- What the task asks
Wherever a line holds the word "żółty", copy that line from the data.

Dataset excerpts:
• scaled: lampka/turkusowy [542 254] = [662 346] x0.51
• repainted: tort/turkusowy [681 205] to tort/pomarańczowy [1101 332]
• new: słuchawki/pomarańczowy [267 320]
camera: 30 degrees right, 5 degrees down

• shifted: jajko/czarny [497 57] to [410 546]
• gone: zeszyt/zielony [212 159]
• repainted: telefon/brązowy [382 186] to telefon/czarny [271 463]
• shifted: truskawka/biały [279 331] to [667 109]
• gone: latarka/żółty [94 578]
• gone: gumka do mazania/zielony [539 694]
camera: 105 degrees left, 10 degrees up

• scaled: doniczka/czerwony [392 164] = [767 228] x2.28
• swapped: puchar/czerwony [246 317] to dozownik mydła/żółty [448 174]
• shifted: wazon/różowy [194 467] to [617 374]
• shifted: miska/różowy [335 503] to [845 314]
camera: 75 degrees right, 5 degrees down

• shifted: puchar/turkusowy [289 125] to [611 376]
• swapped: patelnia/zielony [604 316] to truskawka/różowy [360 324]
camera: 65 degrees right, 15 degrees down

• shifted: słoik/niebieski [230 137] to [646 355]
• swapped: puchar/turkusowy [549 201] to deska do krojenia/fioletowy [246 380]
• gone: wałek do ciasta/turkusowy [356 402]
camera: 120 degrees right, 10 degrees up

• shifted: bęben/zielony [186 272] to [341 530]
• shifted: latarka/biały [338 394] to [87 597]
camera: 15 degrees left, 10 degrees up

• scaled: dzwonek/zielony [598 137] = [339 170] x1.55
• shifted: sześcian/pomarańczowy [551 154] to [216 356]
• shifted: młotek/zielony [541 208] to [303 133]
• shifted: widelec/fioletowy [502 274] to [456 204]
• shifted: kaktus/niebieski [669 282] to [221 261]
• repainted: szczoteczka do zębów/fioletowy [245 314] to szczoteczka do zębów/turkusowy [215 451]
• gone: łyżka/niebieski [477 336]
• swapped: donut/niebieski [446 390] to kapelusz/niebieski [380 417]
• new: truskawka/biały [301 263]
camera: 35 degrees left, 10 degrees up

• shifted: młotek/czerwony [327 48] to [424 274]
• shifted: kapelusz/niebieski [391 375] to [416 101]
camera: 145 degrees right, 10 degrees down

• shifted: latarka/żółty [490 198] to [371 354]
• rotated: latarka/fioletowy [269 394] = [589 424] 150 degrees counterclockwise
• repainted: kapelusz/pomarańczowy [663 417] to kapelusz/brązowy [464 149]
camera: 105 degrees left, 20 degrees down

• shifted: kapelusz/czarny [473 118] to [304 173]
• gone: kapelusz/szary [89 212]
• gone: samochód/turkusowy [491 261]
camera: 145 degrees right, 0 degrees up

- Exercise output
• gone: latarka/żółty [94 578]
• swapped: puchar/czerwony [246 317] to dozownik mydła/żółty [448 174]
• shifted: latarka/żółty [490 198] to [371 354]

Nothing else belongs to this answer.